Revision comparison data
★ ★ ★ ★
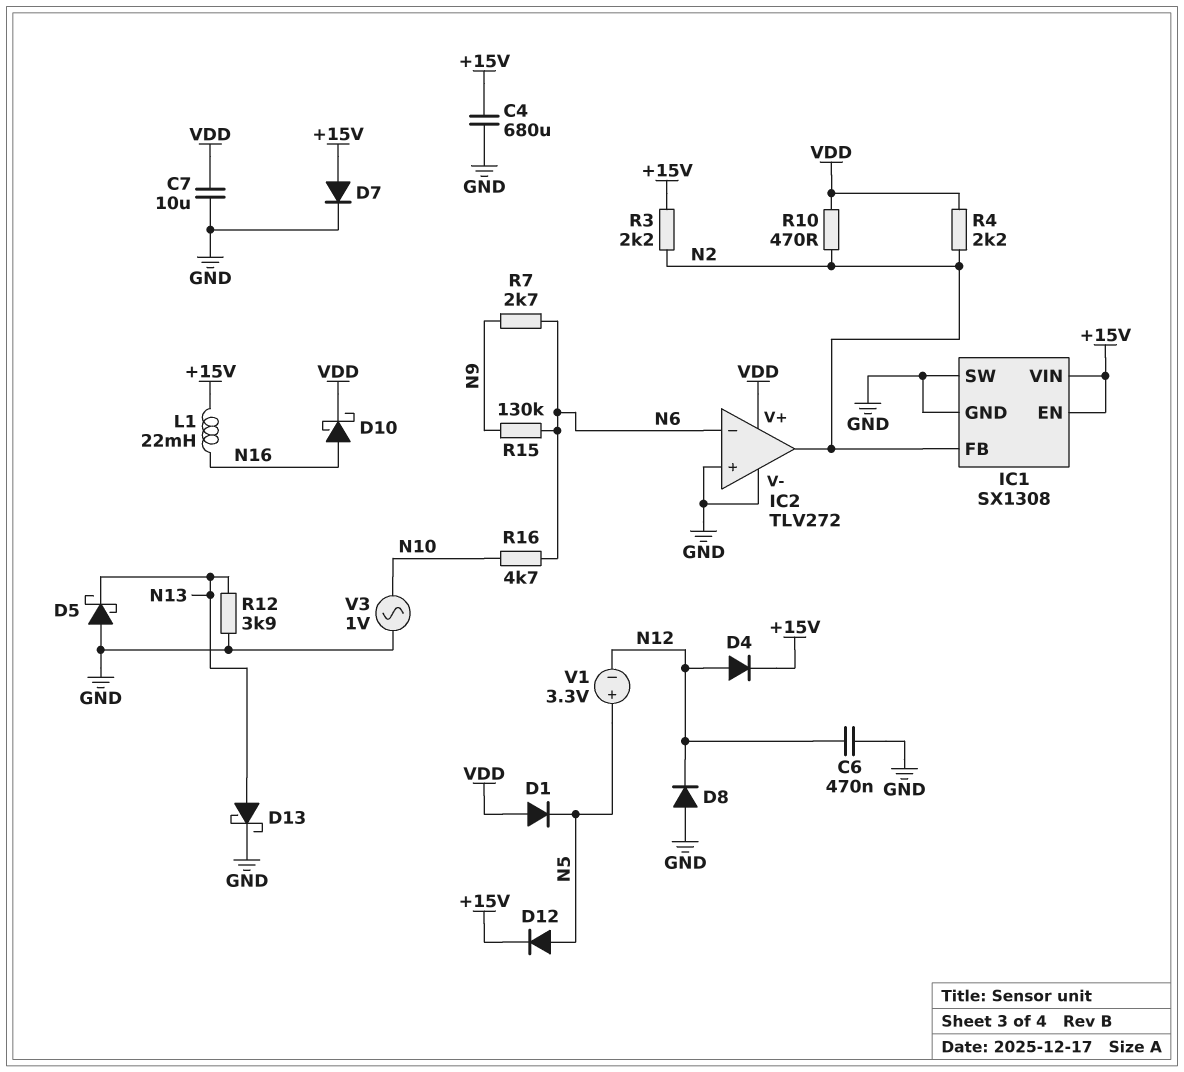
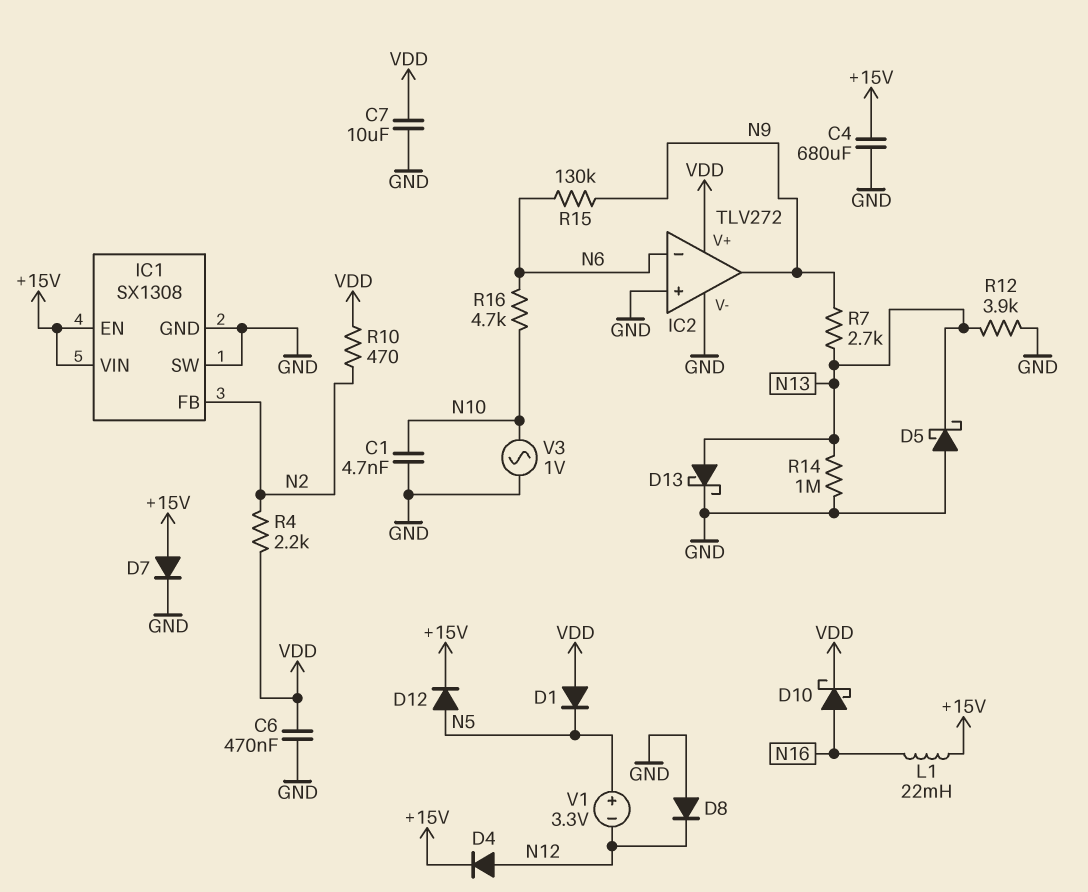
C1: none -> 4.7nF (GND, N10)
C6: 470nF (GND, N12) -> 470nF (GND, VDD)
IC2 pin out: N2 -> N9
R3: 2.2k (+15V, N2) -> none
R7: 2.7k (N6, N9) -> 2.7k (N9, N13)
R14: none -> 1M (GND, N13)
★ ★ ★ ★
Starting at the line with "R3: 2.2k (+15V, N2) -> none", copy every line down to the last one above, exactly as written and with nothing else.

SOLUTION
R3: 2.2k (+15V, N2) -> none
R7: 2.7k (N6, N9) -> 2.7k (N9, N13)
R14: none -> 1M (GND, N13)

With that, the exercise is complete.